* **Exercise description**
Please give every line below again exactly, but not its pictures.

* **Data to use**
---*---

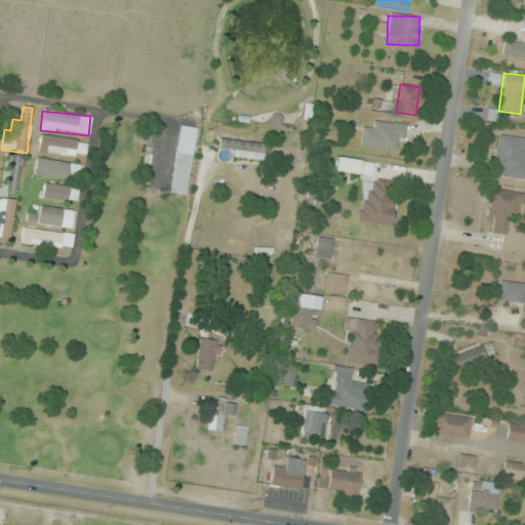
[(281,125),(279,114),(269,117),(271,127),(281,125)]
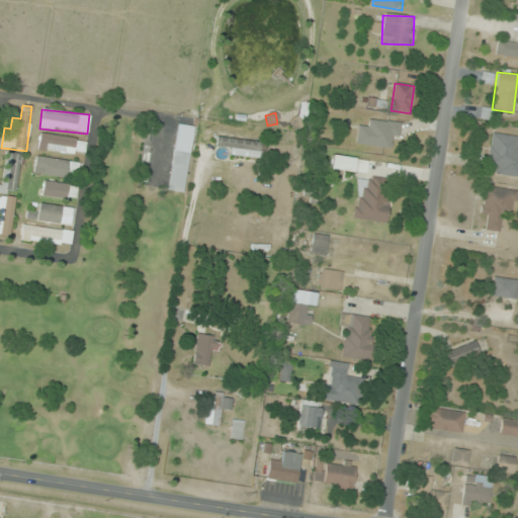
[(395,150),(399,123),(369,119),(368,127),(357,126),(355,145),(395,150)]
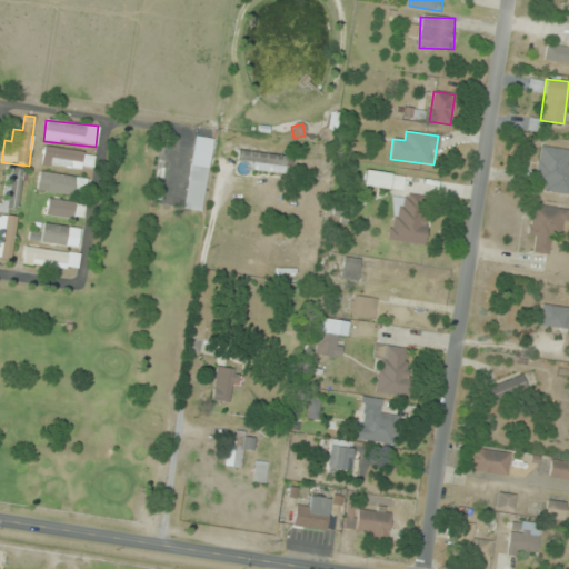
[(187,181),(203,185),(212,147),(201,143),(197,165),(191,163),(187,181)]
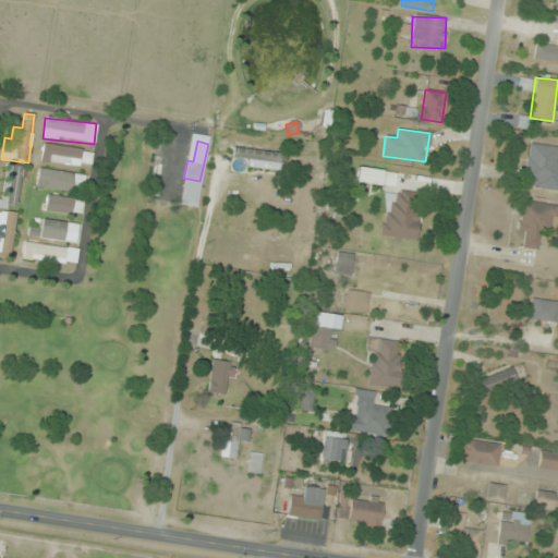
[(533,189),(557,191),(557,159),(554,159),(556,147),(529,143),(523,177),(534,179),(533,189)]
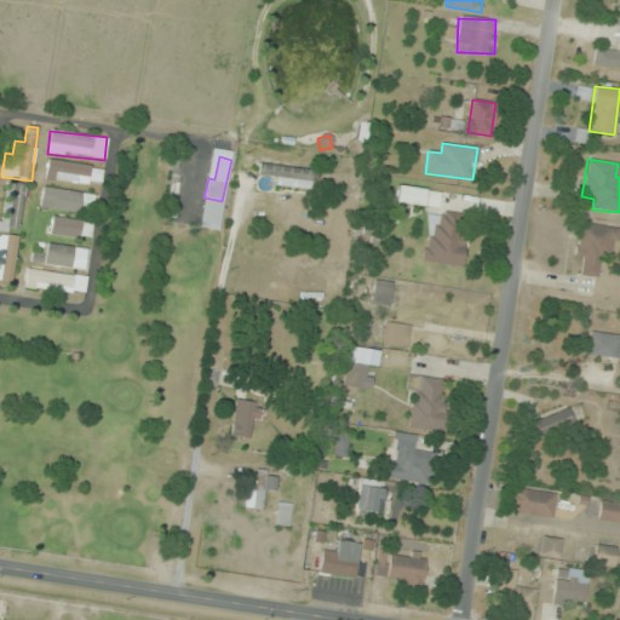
[(45,179),(99,188),(102,167),(47,160),(45,179)]
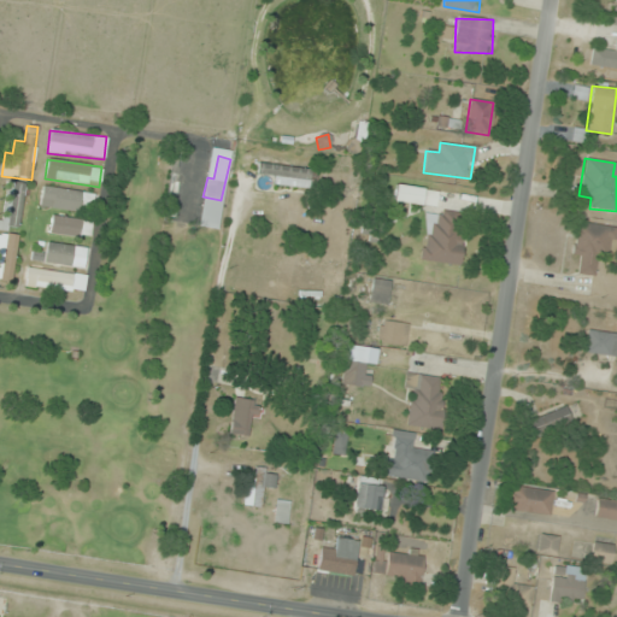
[(0,217),(0,228),(17,231),(25,184),(6,181),(0,217)]
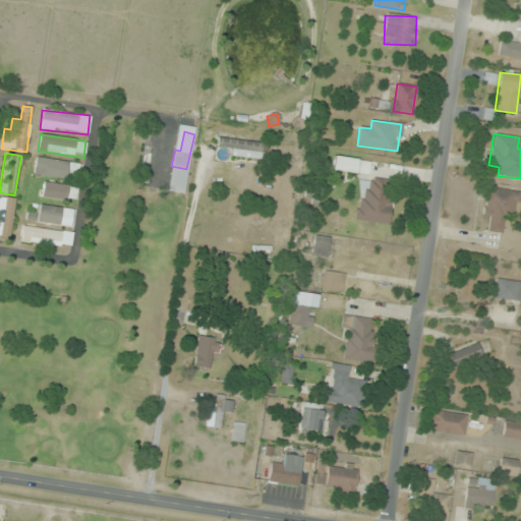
[(35,176),(78,178),(79,162),(35,160),(35,176)]
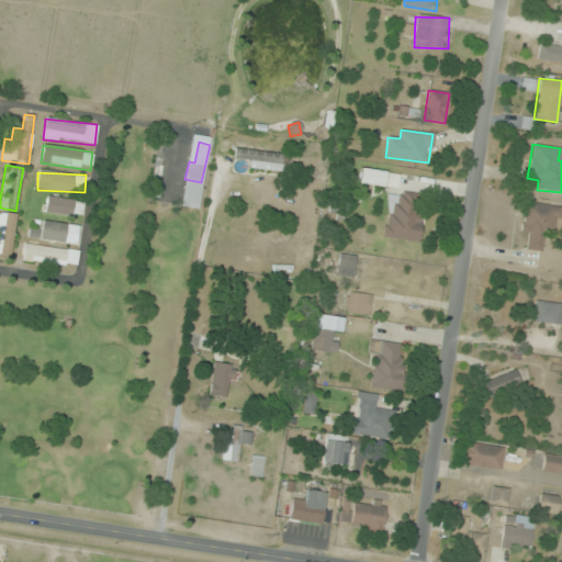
[(82,217),(85,201),(46,197),(45,214),(82,217)]
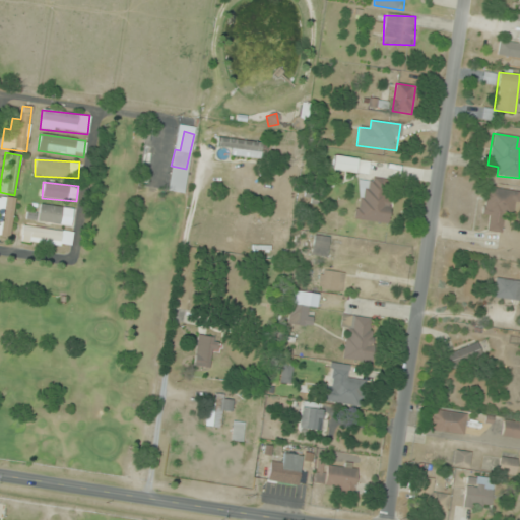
[(304,202),(318,202),(318,185),(304,185),(304,202)]
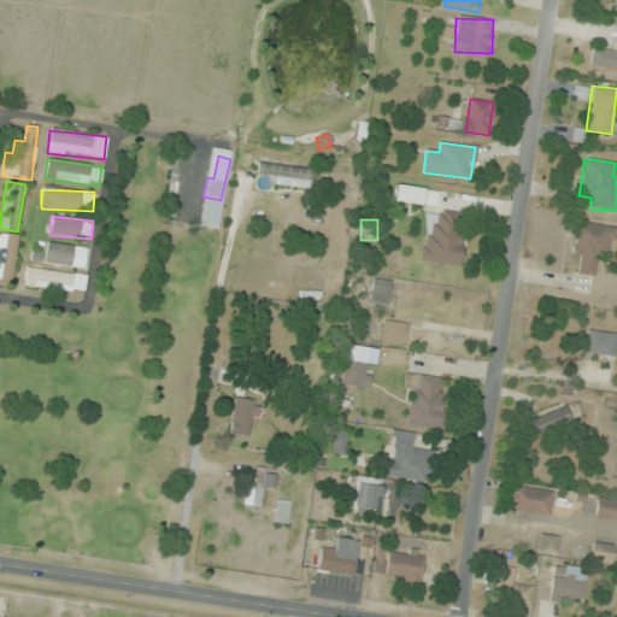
[(616,227),(574,222),(570,256),(581,257),(579,274),(594,276),(597,253),(613,254),(616,227)]
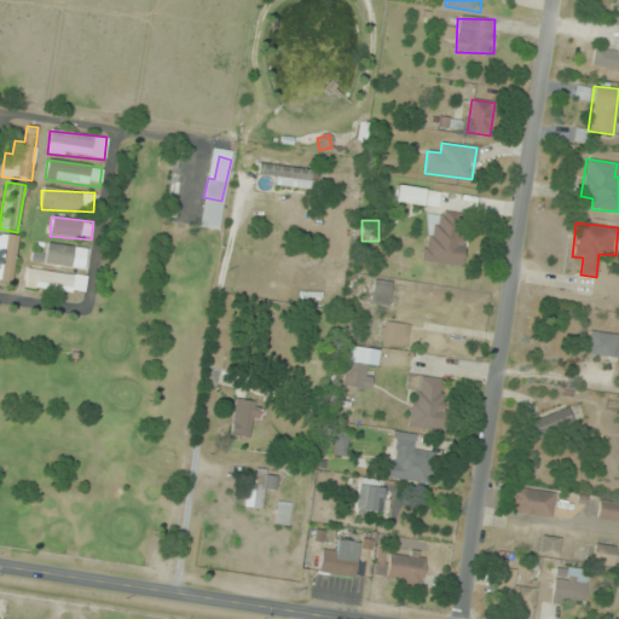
[(0,282),(12,284),(18,237),(0,233),(0,282)]
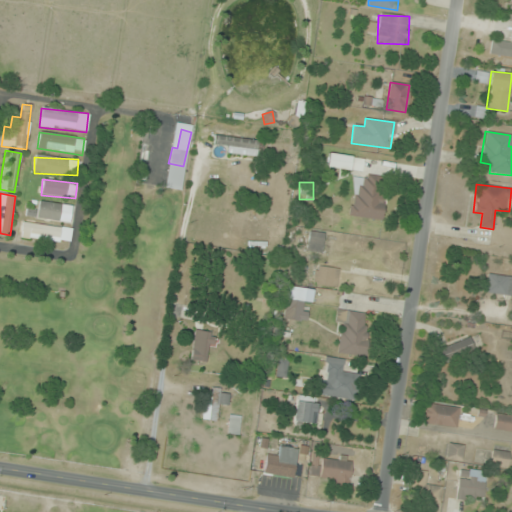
[(73,205),(38,201),(36,219),(71,223),(73,205)]
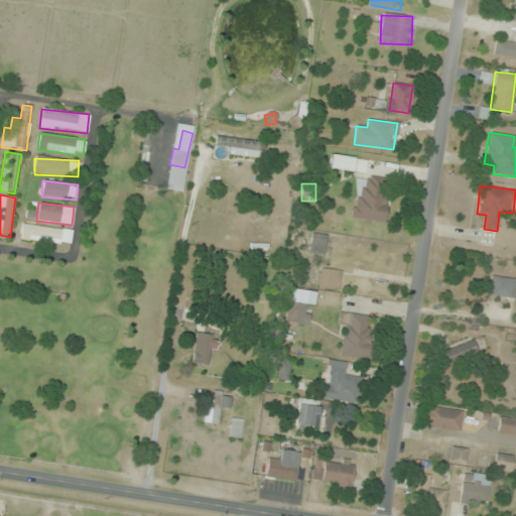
[(20,239),(71,246),(73,231),(22,224),(20,239)]
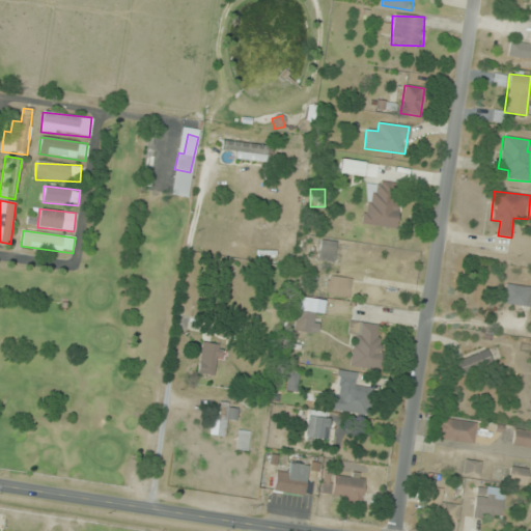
[(333,262),(336,242),(320,240),(317,259),(333,262)]
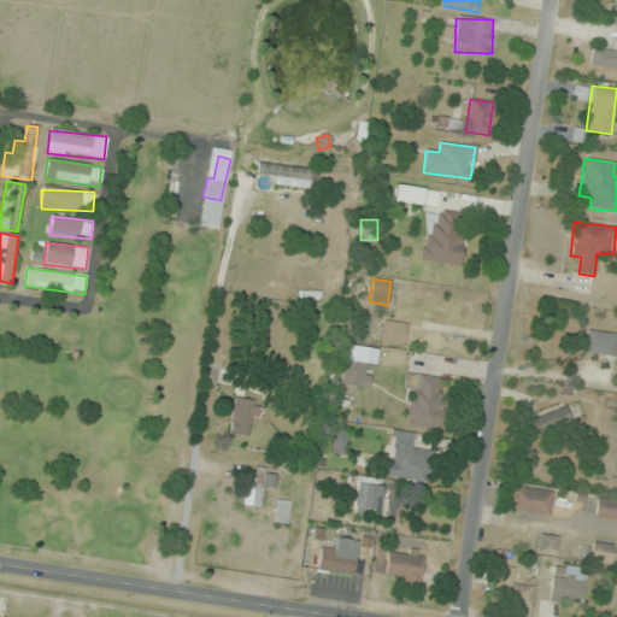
[(405,346),(407,323),(380,321),(377,344),(405,346)]
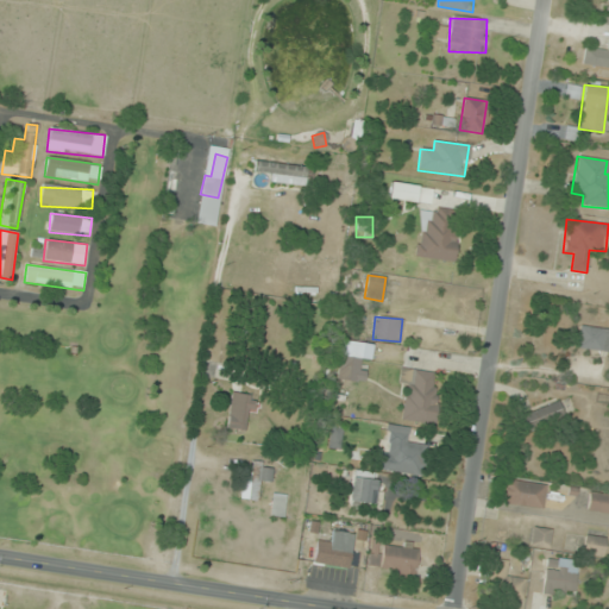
[(607,352),(608,340),(608,328),(581,324),(577,347),(607,352)]
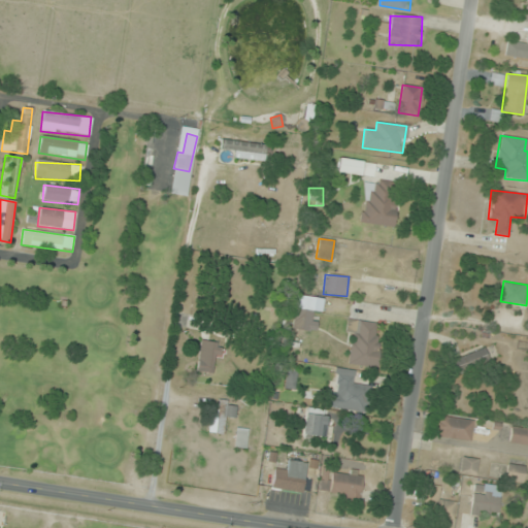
[(315,301),(295,300),(293,330),(314,331),(315,301)]
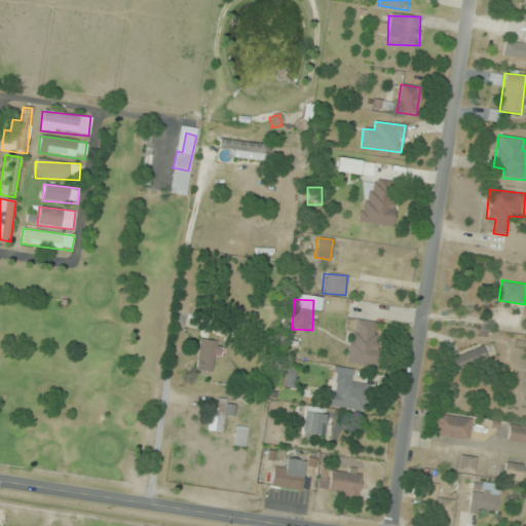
[(344,363),(375,367),(380,322),(350,318),(344,363)]
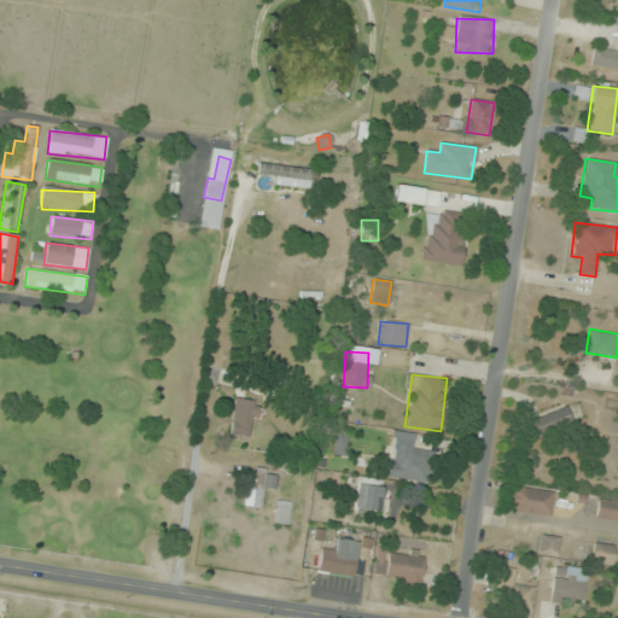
[(232,436),(255,436),(255,400),(232,400),(232,436)]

---*---

* **Problem solution**
[(281,125),(279,114),(269,117),(271,127),(281,125)]
[(395,150),(399,123),(369,119),(368,127),(357,126),(355,145),(395,150)]
[(187,181),(203,185),(212,147),(201,143),(197,165),(191,163),(187,181)]
[(533,189),(557,191),(557,159),(554,159),(556,147),(529,143),(523,177),(534,179),(533,189)]
[(45,179),(99,188),(102,167),(47,160),(45,179)]
[(0,217),(0,228),(17,231),(25,184),(6,181),(0,217)]
[(35,176),(78,178),(79,162),(35,160),(35,176)]
[(82,217),(85,201),(46,197),(45,214),(82,217)]
[(304,202),(318,202),(318,185),(304,185),(304,202)]
[(616,227),(574,222),(570,256),(581,257),(579,274),(594,276),(597,253),(613,254),(616,227)]
[(0,282),(12,284),(18,237),(0,233),(0,282)]
[(73,205),(38,201),(36,219),(71,223),(73,205)]
[(20,239),(71,246),(73,231),(22,224),(20,239)]
[(333,262),(336,242),(320,240),(317,259),(333,262)]
[(405,346),(407,323),(380,321),(377,344),(405,346)]
[(607,352),(608,340),(608,328),(581,324),(577,347),(607,352)]
[(315,301),(295,300),(293,330),(314,331),(315,301)]
[(344,363),(375,367),(380,322),(350,318),(344,363)]
[(232,436),(255,436),(255,400),(232,400),(232,436)]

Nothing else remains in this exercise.